--- Dataset extract ---

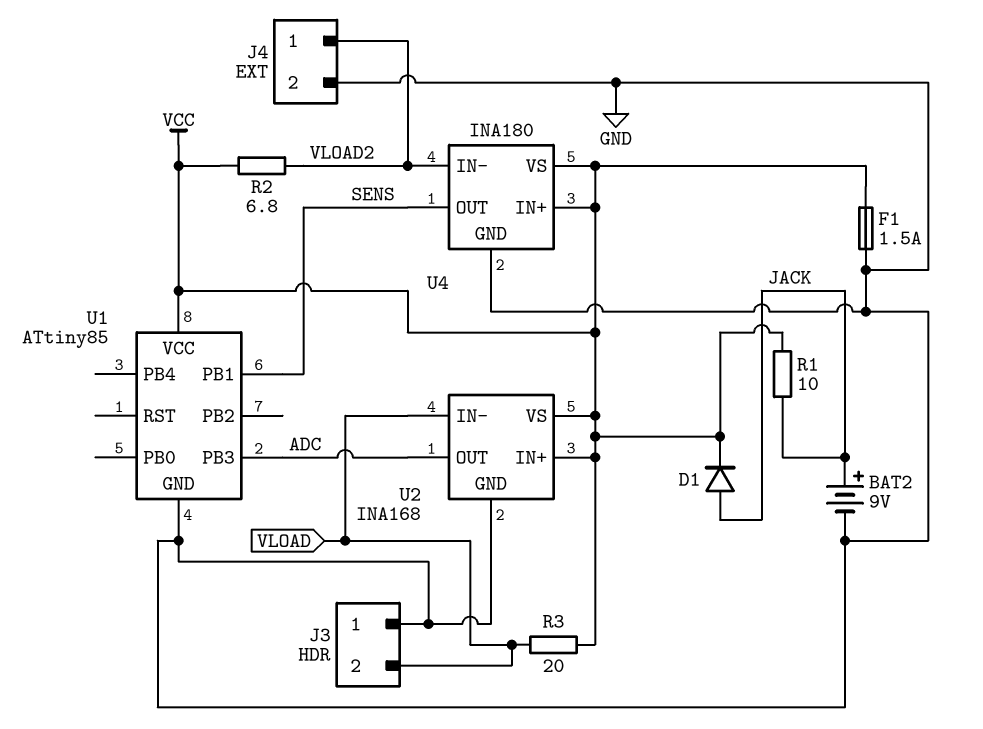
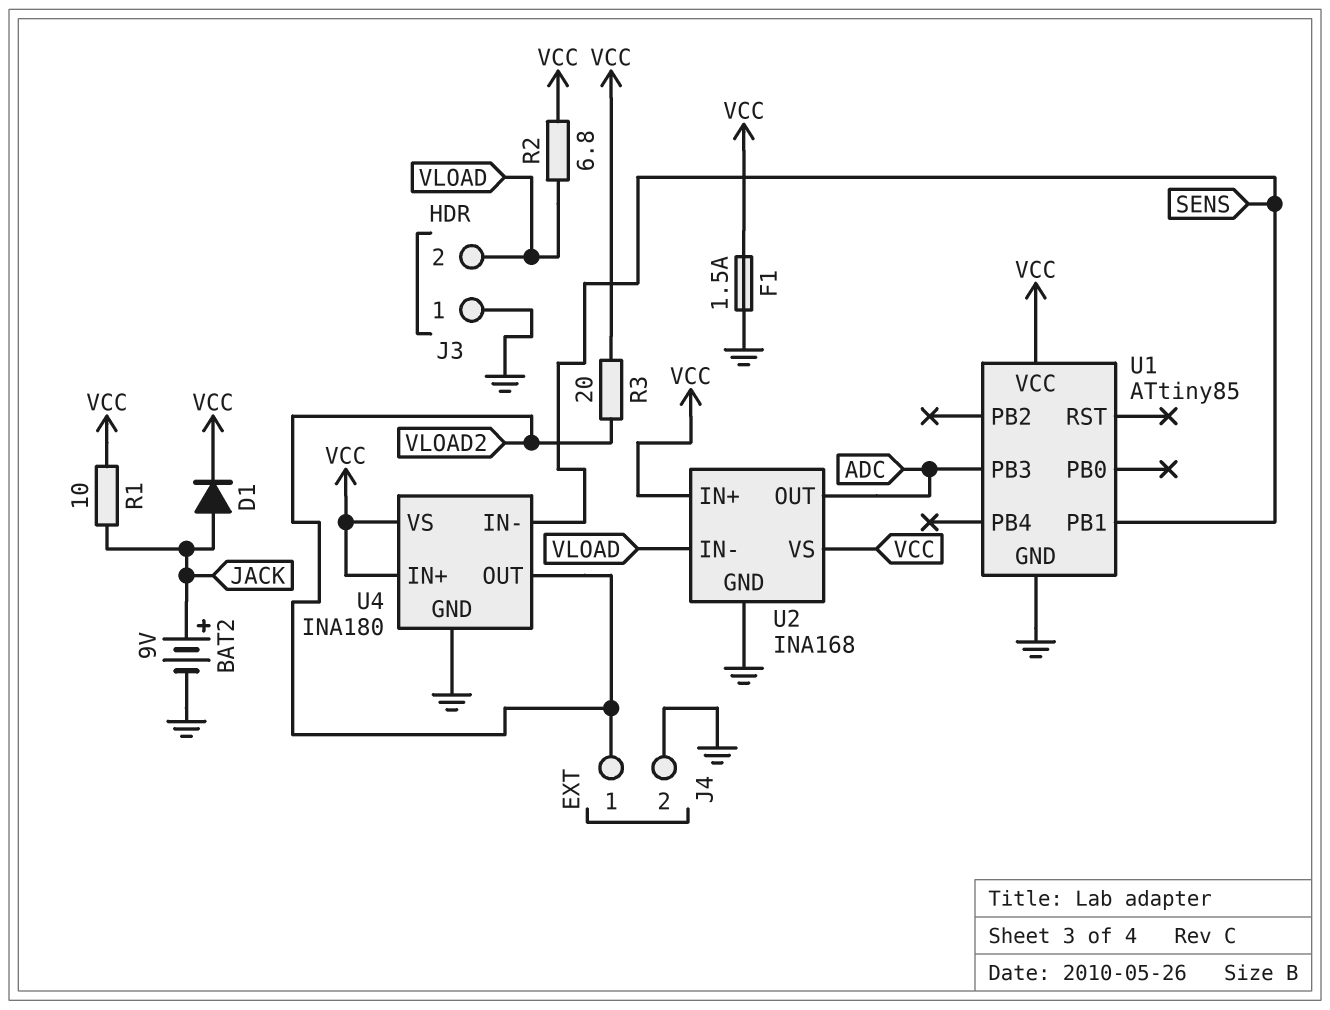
R2: 6.8 (VCC, VLOAD2) -> 6.8 (VCC, VLOAD)
R3: 20 (VCC, VLOAD) -> 20 (VCC, VLOAD2)
U4 pin IN-: VLOAD2 -> SENS
U4 pin OUT: SENS -> VLOAD2

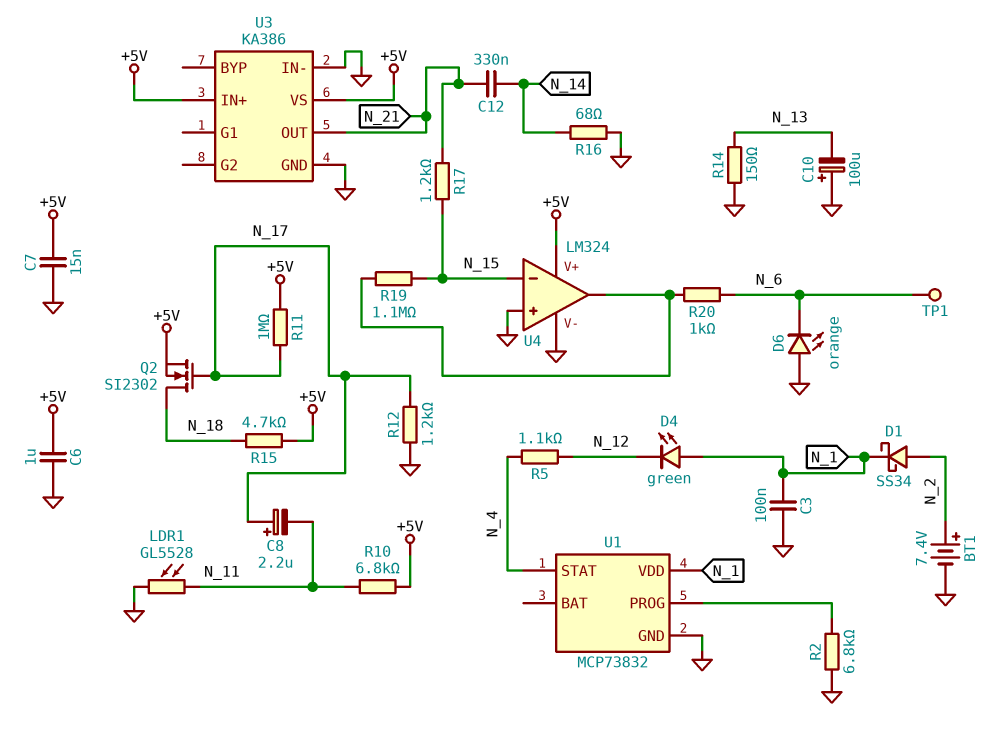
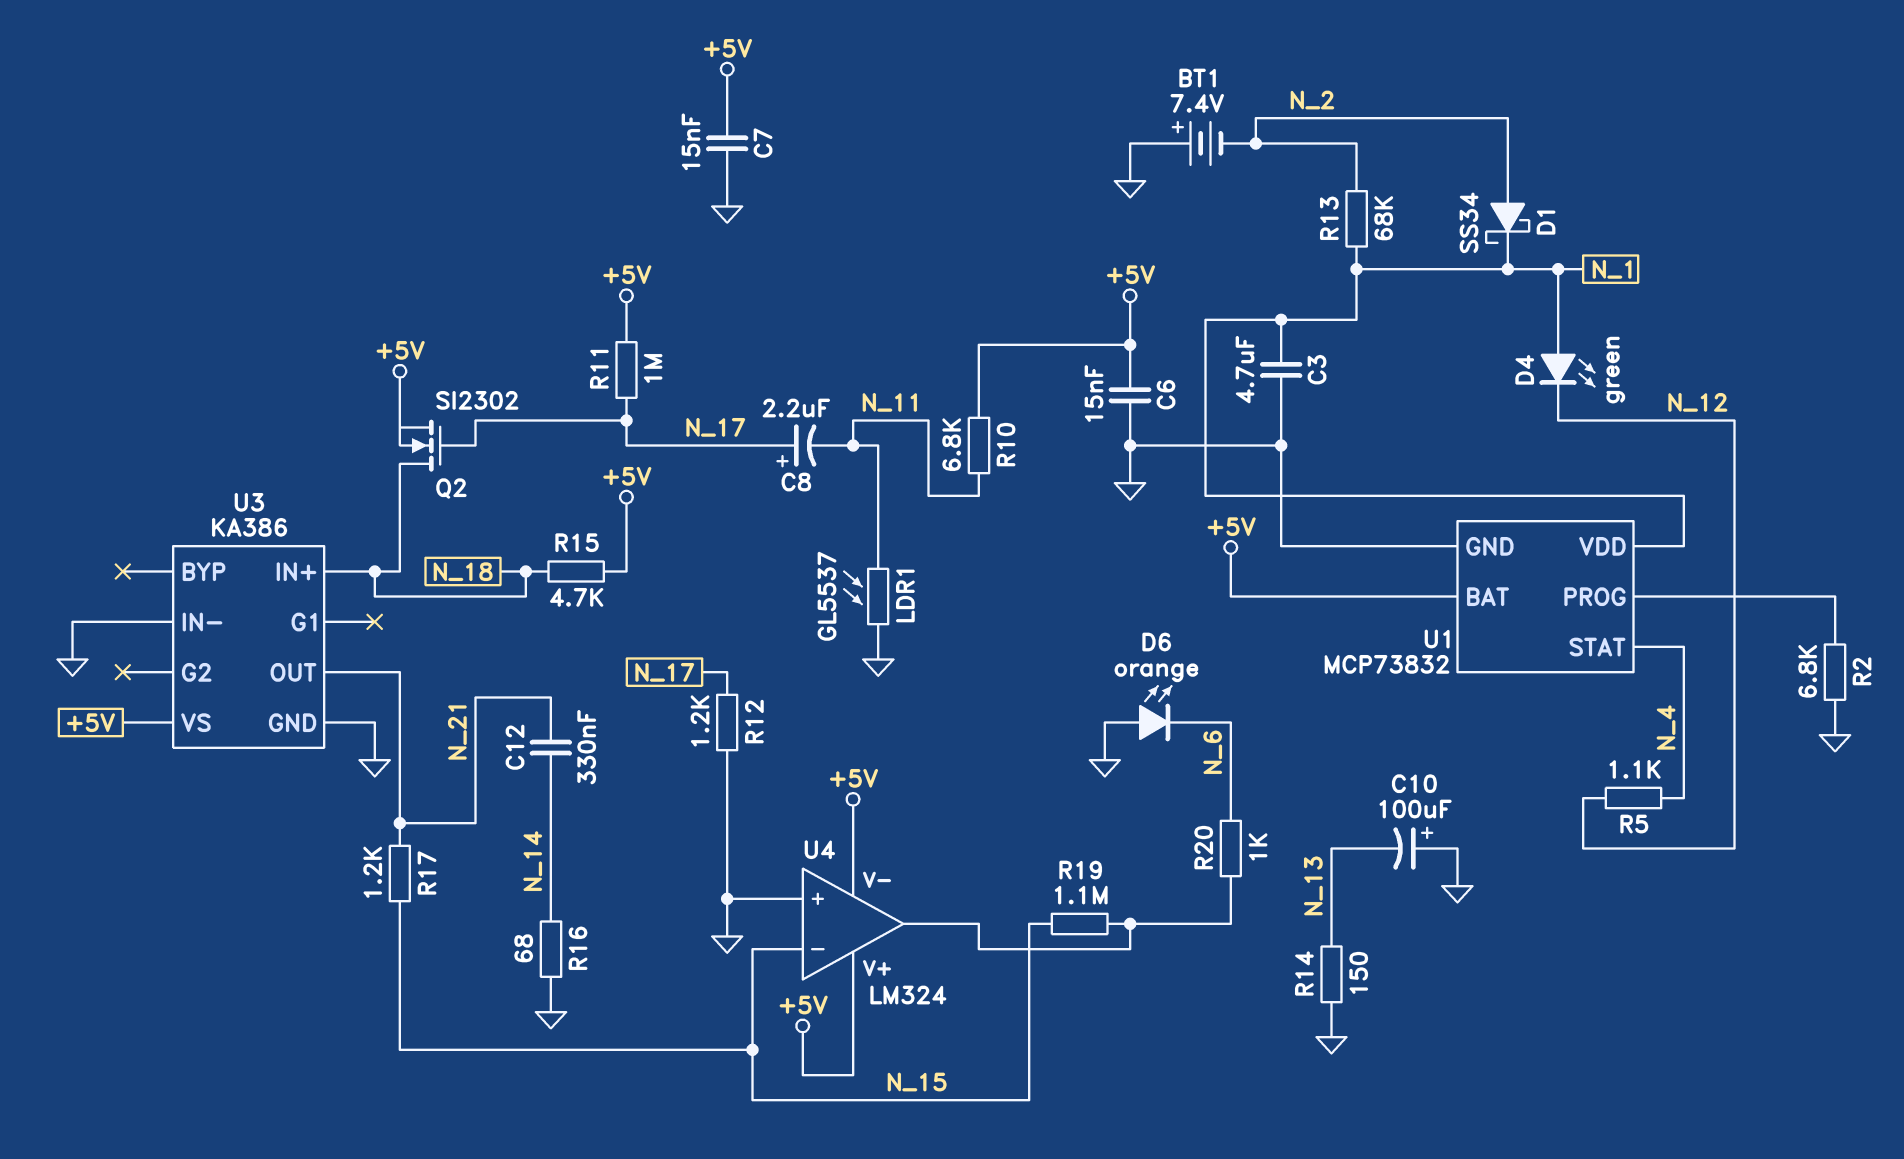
BT1: 7.4V (plus N_2, minus GND) -> 7.4V (plus GND, minus N_2)
C3: 100nF (GND, N_1) -> 4.7uF (GND, N_1)
C6: 1uF (+5V, GND) -> 15nF (+5V, GND)
LDR1: GL5528 (GND, N_11) -> GL5537 (GND, N_11)
R13: none -> 68k (N_1, N_2)
TP1: test point (N_6) -> none
U1 pin BAT: none -> +5V
U3 pin IN+: +5V -> N_18
U4 pin V-: GND -> +5V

--- Your task ---
Output the data exactly, pictures omitted.

--- Solution below ---
R2: 6.8 (VCC, VLOAD2) -> 6.8 (VCC, VLOAD)
R3: 20 (VCC, VLOAD) -> 20 (VCC, VLOAD2)
U4 pin IN-: VLOAD2 -> SENS
U4 pin OUT: SENS -> VLOAD2

BT1: 7.4V (plus N_2, minus GND) -> 7.4V (plus GND, minus N_2)
C3: 100nF (GND, N_1) -> 4.7uF (GND, N_1)
C6: 1uF (+5V, GND) -> 15nF (+5V, GND)
LDR1: GL5528 (GND, N_11) -> GL5537 (GND, N_11)
R13: none -> 68k (N_1, N_2)
TP1: test point (N_6) -> none
U1 pin BAT: none -> +5V
U3 pin IN+: +5V -> N_18
U4 pin V-: GND -> +5V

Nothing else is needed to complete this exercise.